** TASK INPUTS **
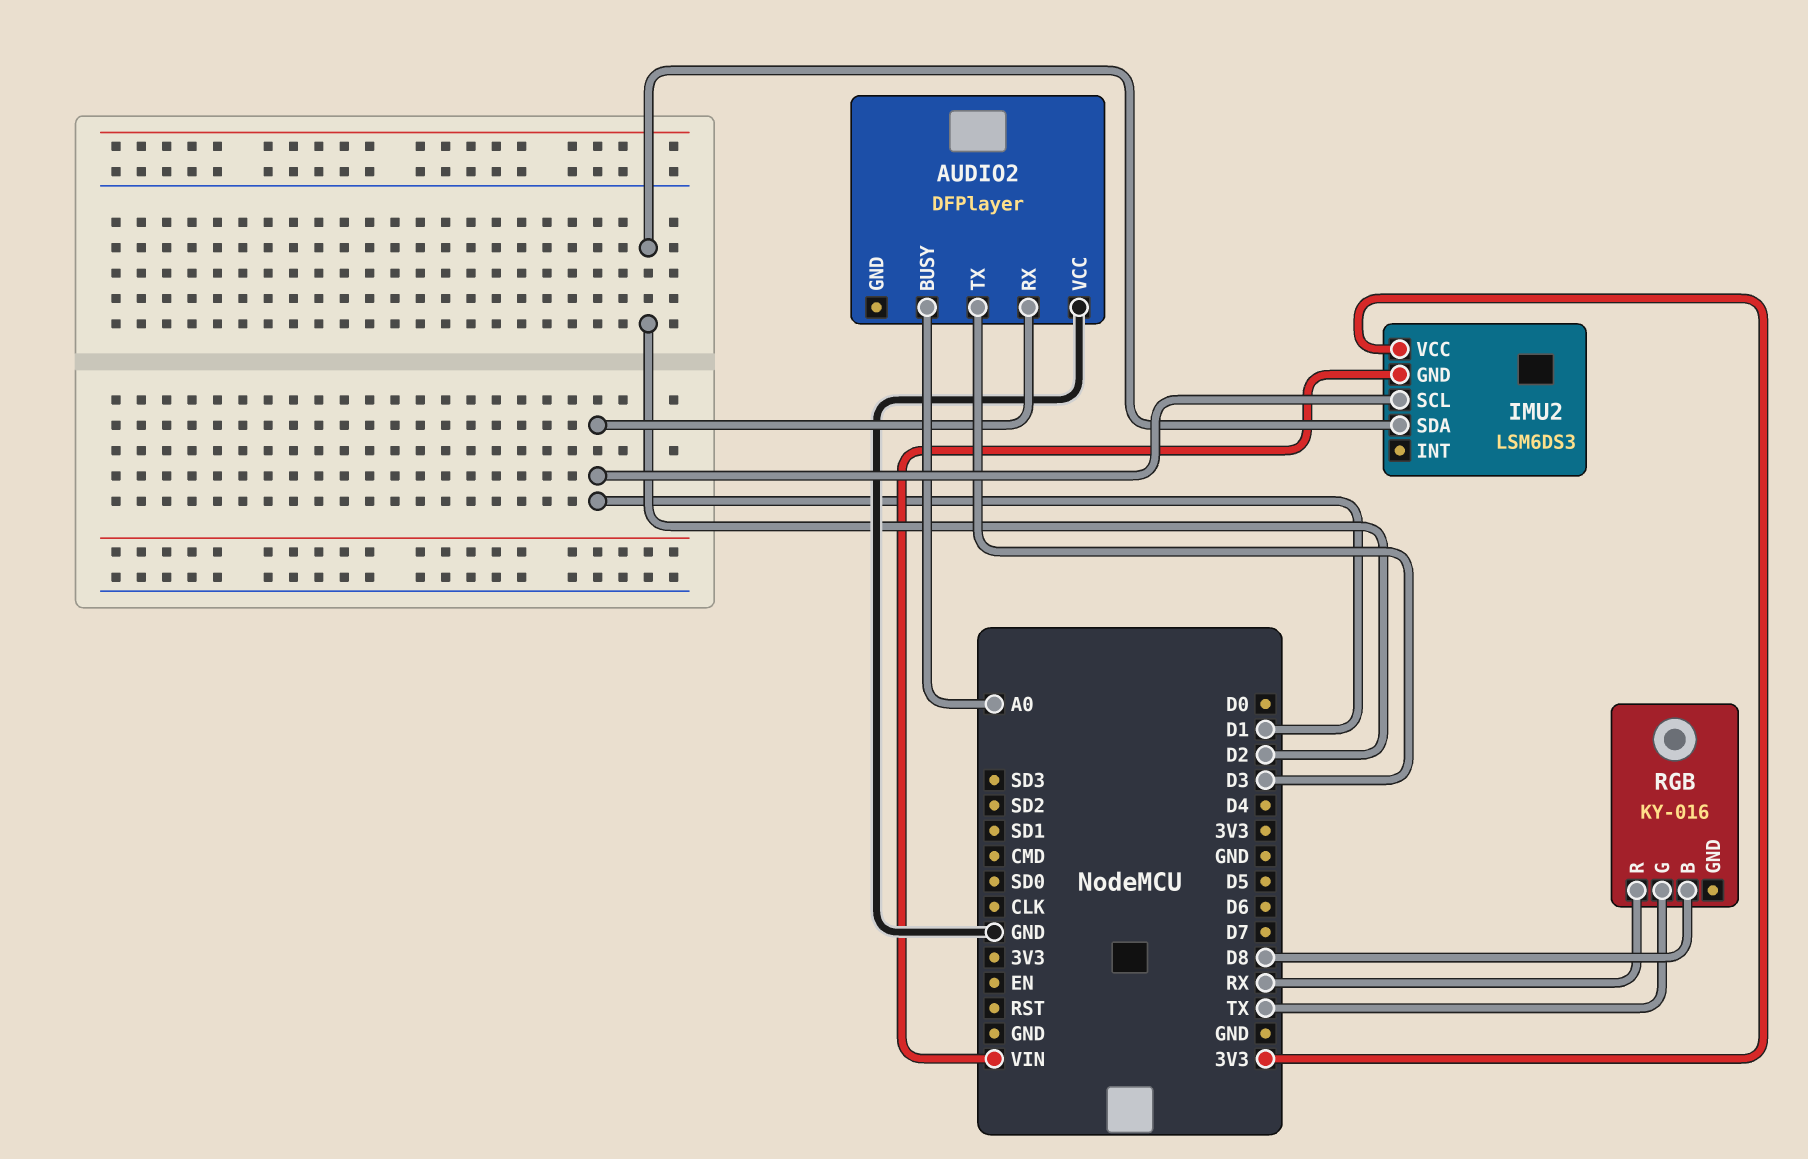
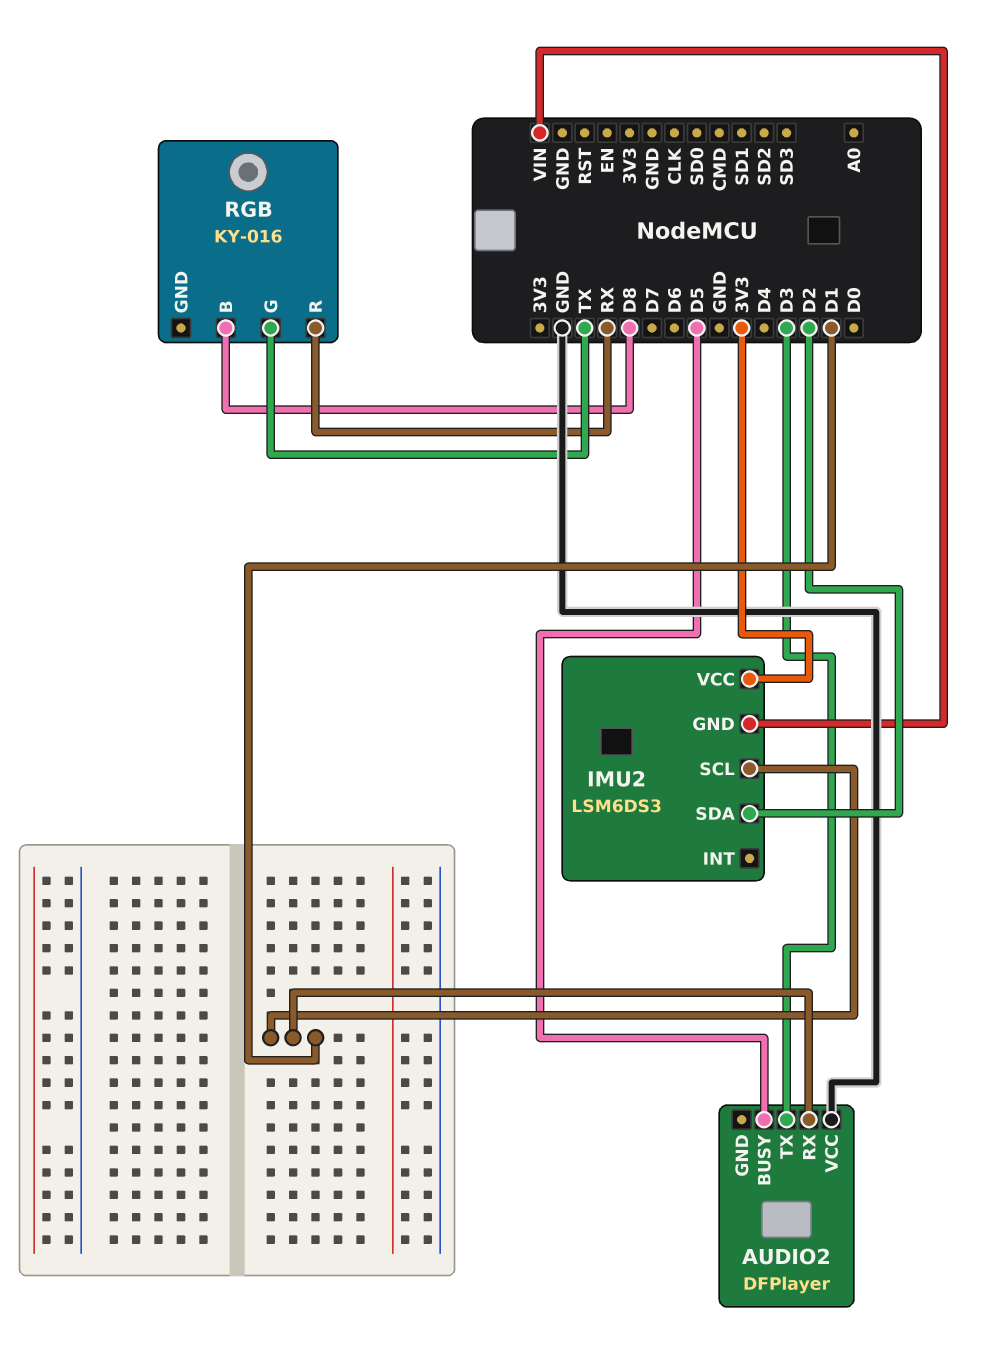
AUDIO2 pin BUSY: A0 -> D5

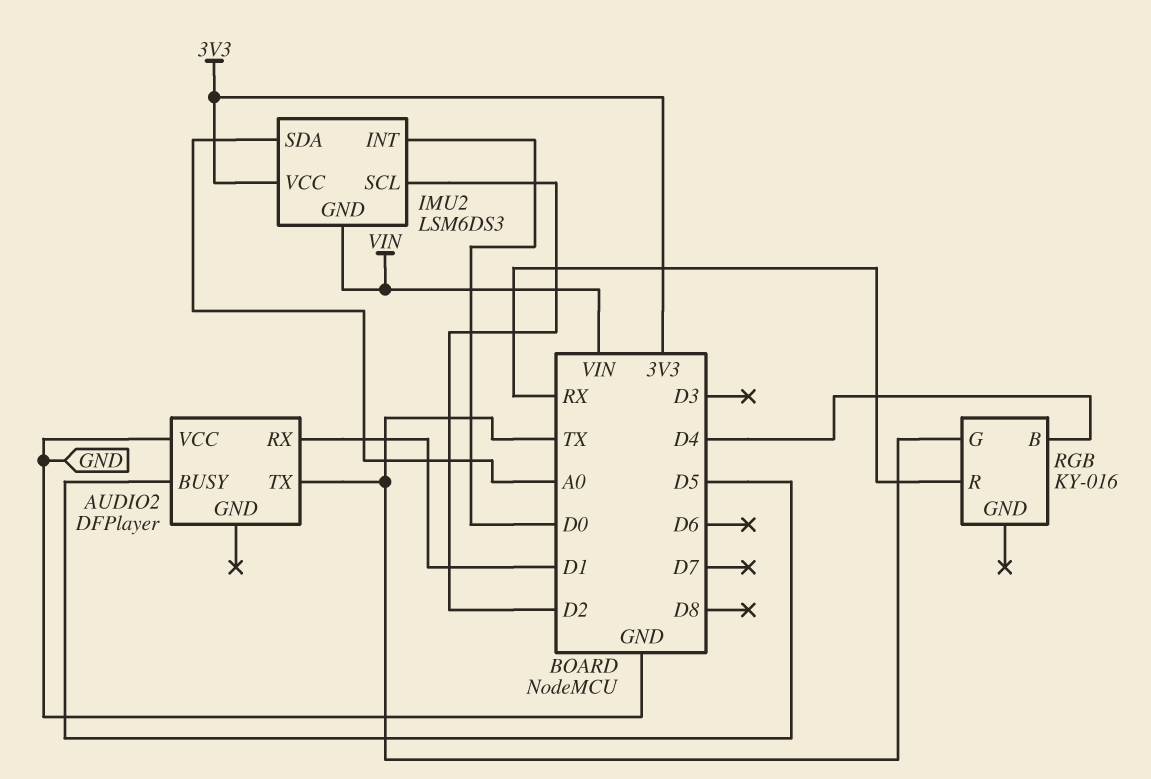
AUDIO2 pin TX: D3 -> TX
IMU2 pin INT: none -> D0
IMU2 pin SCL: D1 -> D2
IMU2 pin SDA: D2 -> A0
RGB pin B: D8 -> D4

** WHAT THIS TASK INVOLVES **
Only the pictures are to be left out; copy all the remaining material above exactly.

** REPLY TO THE EXERCISE **
AUDIO2 pin BUSY: A0 -> D5

AUDIO2 pin TX: D3 -> TX
IMU2 pin INT: none -> D0
IMU2 pin SCL: D1 -> D2
IMU2 pin SDA: D2 -> A0
RGB pin B: D8 -> D4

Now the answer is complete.